Source data
########

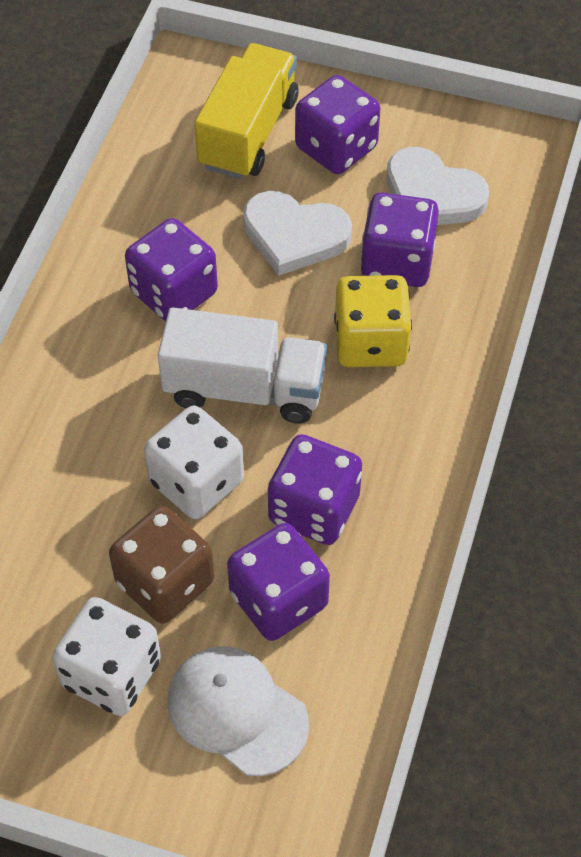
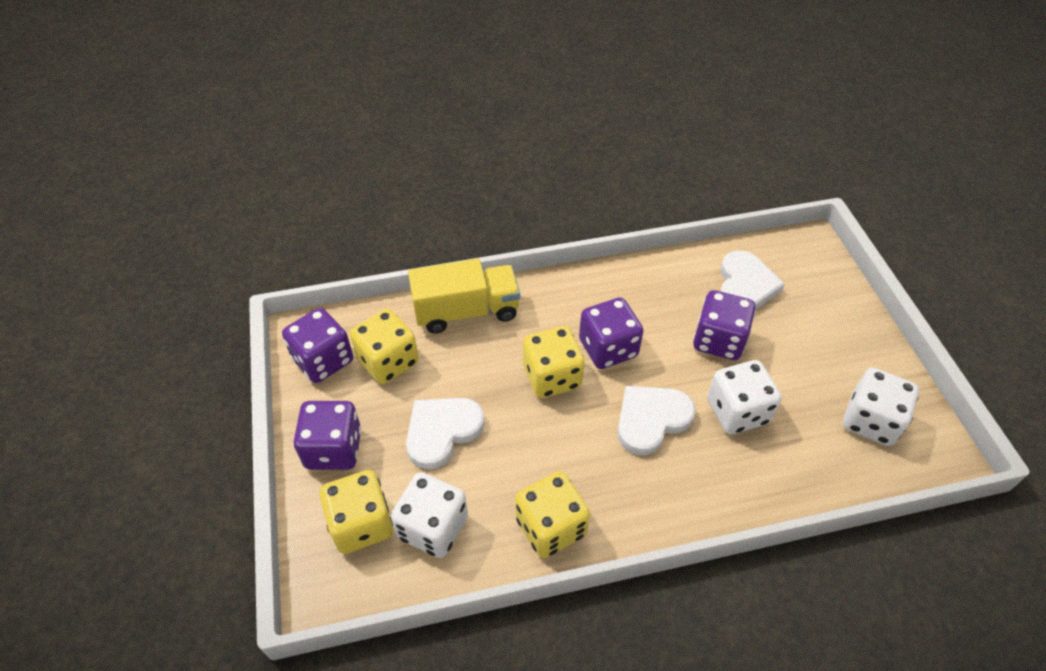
brown dice: 1 -> 0
purple dice: 5 -> 4
white cap: 1 -> 0
white dice: 2 -> 3
white heart: 2 -> 3
white truck: 1 -> 0
yellow dice: 1 -> 4

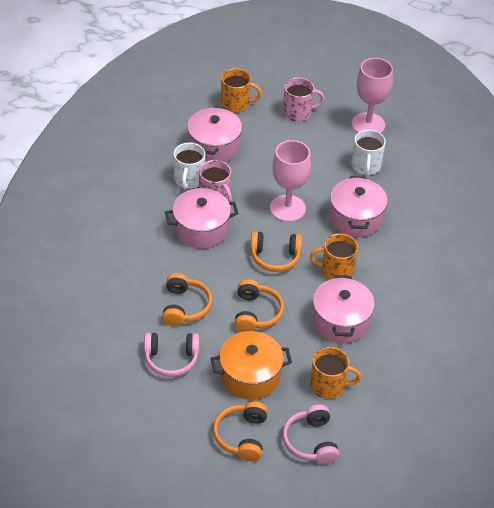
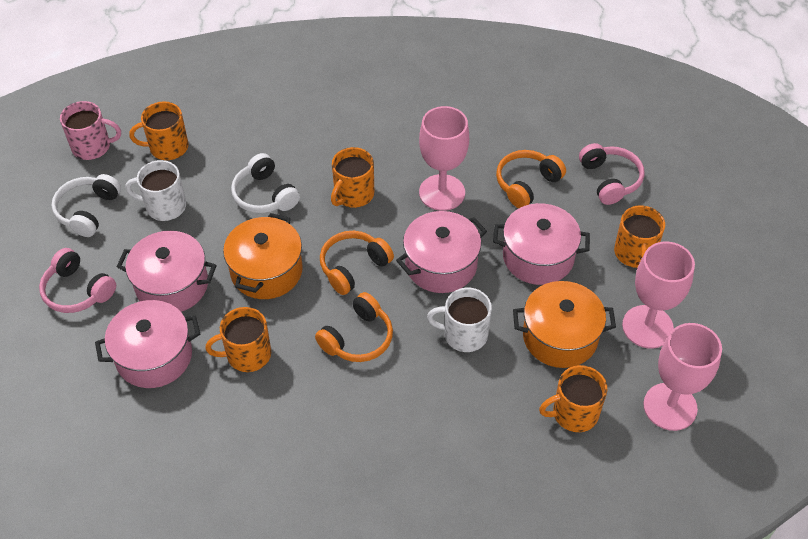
orange headphones: 4 -> 3
orange mug: 3 -> 5
orange pot: 1 -> 2
pink goblet: 2 -> 3
pink mug: 2 -> 1
white headphones: 0 -> 2

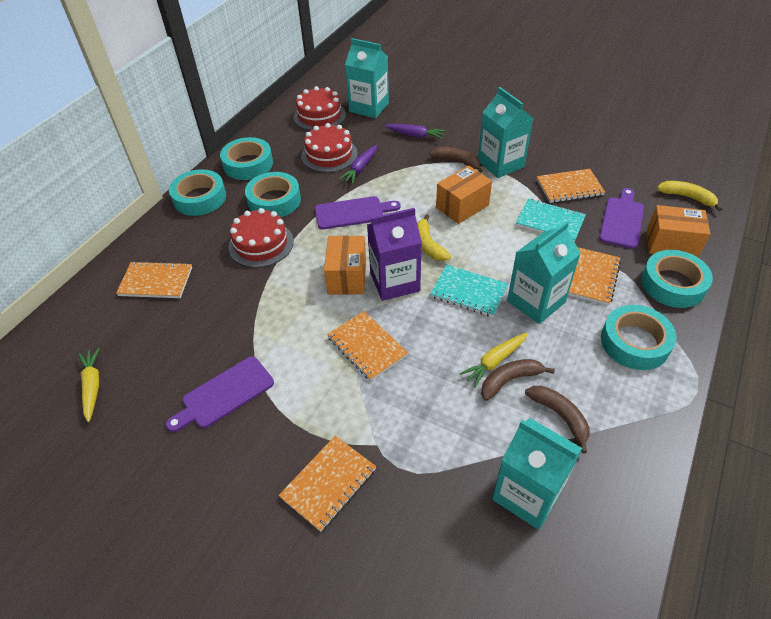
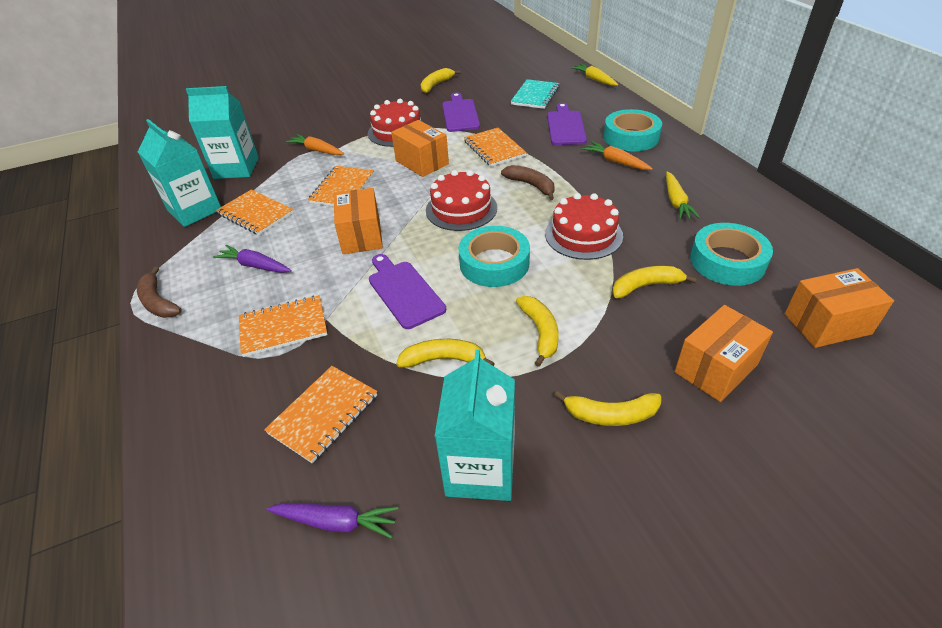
brown banana: 3 -> 2
orange box: 3 -> 4
orange carrot: 0 -> 2
purple carton: 1 -> 0
turquoise carton: 4 -> 3
turquoise notebook: 2 -> 1
turquoise tape: 5 -> 3
yellow banana: 2 -> 5

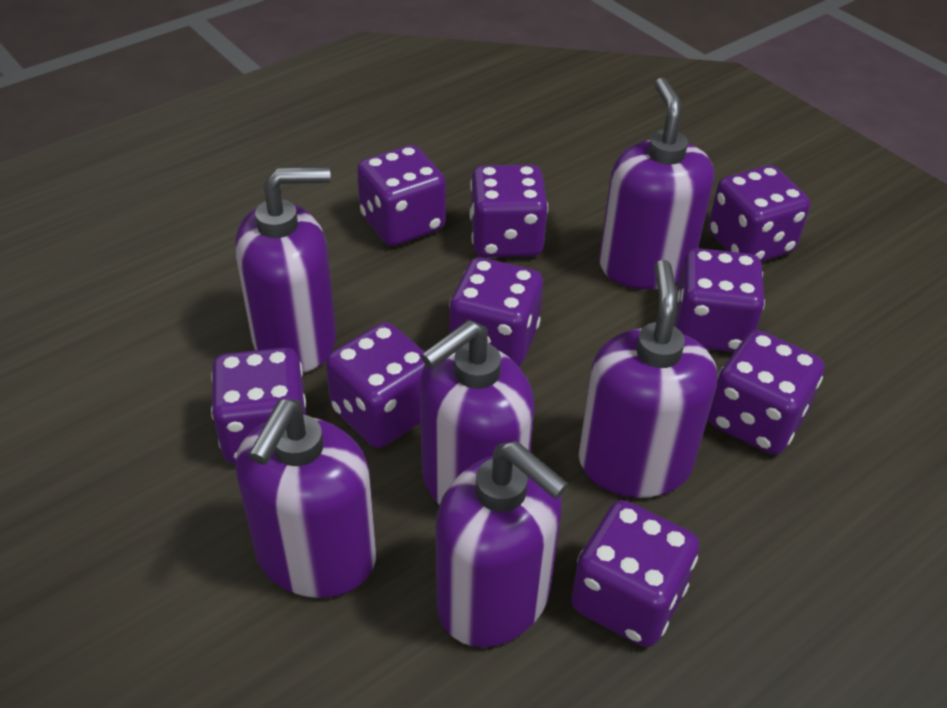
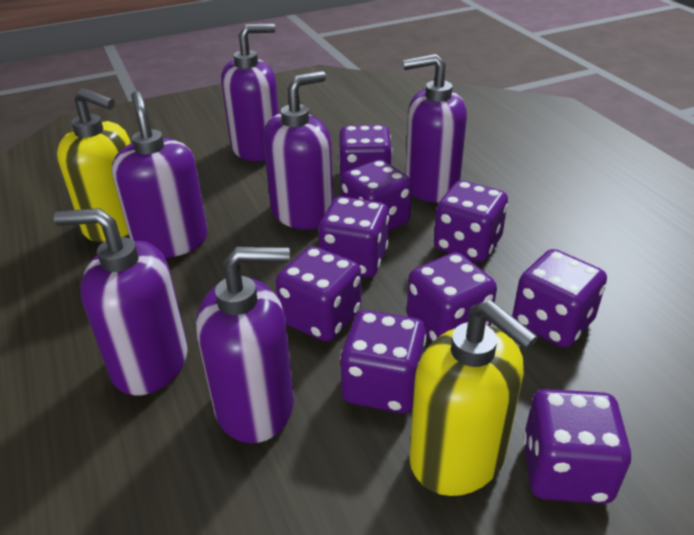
yellow soap dispenser: 0 -> 2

########

Do not include images; quote all of the entries above exactly.

* TASK SOLUTION *
brown dice: 1 -> 0
purple dice: 5 -> 4
white cap: 1 -> 0
white dice: 2 -> 3
white heart: 2 -> 3
white truck: 1 -> 0
yellow dice: 1 -> 4

orange headphones: 4 -> 3
orange mug: 3 -> 5
orange pot: 1 -> 2
pink goblet: 2 -> 3
pink mug: 2 -> 1
white headphones: 0 -> 2

brown banana: 3 -> 2
orange box: 3 -> 4
orange carrot: 0 -> 2
purple carton: 1 -> 0
turquoise carton: 4 -> 3
turquoise notebook: 2 -> 1
turquoise tape: 5 -> 3
yellow banana: 2 -> 5

yellow soap dispenser: 0 -> 2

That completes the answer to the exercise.